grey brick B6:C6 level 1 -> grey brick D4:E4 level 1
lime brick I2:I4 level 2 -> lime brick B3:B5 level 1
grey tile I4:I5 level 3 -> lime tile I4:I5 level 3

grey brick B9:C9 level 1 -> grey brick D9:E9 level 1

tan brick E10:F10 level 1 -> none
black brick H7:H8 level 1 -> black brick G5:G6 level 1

▬▬▬▬▬▬

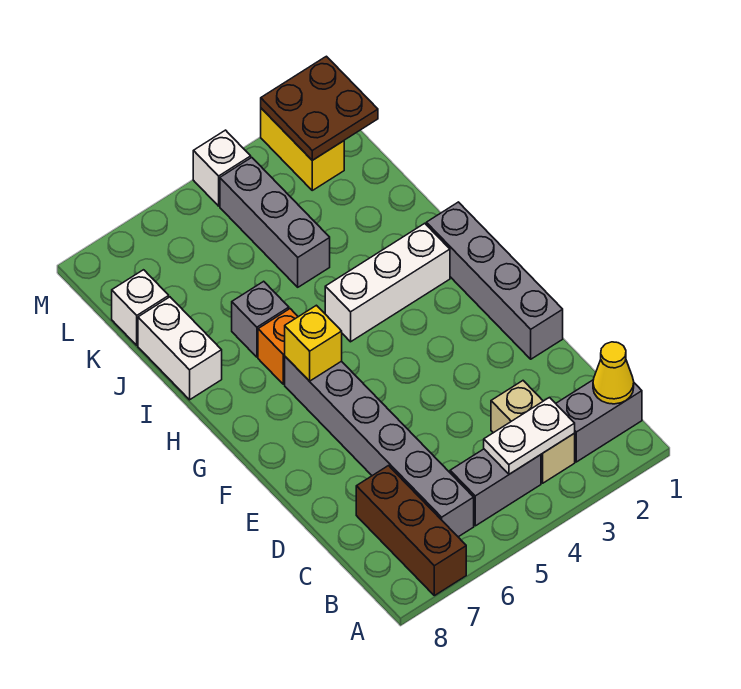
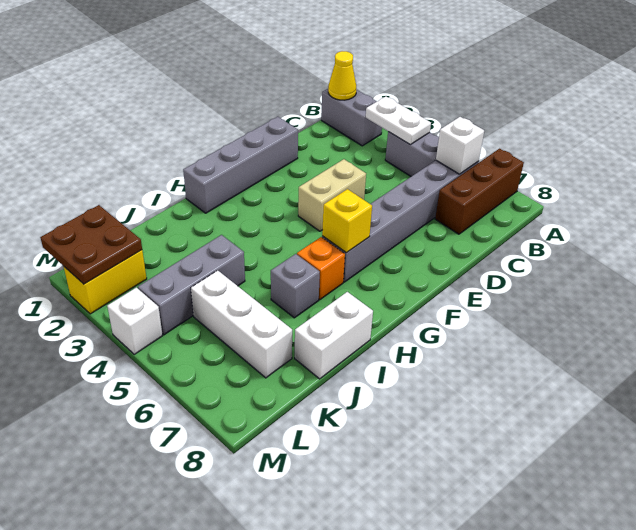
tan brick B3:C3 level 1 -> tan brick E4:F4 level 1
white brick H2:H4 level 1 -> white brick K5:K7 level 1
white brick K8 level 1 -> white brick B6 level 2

▬▬▬▬▬▬

=== TASK TO CARRY OUT ===
Which lines of the data hold the string "lime"? Return each of them.

=== PROBLEM SOLUTION ===
lime brick I2:I4 level 2 -> lime brick B3:B5 level 1
grey tile I4:I5 level 3 -> lime tile I4:I5 level 3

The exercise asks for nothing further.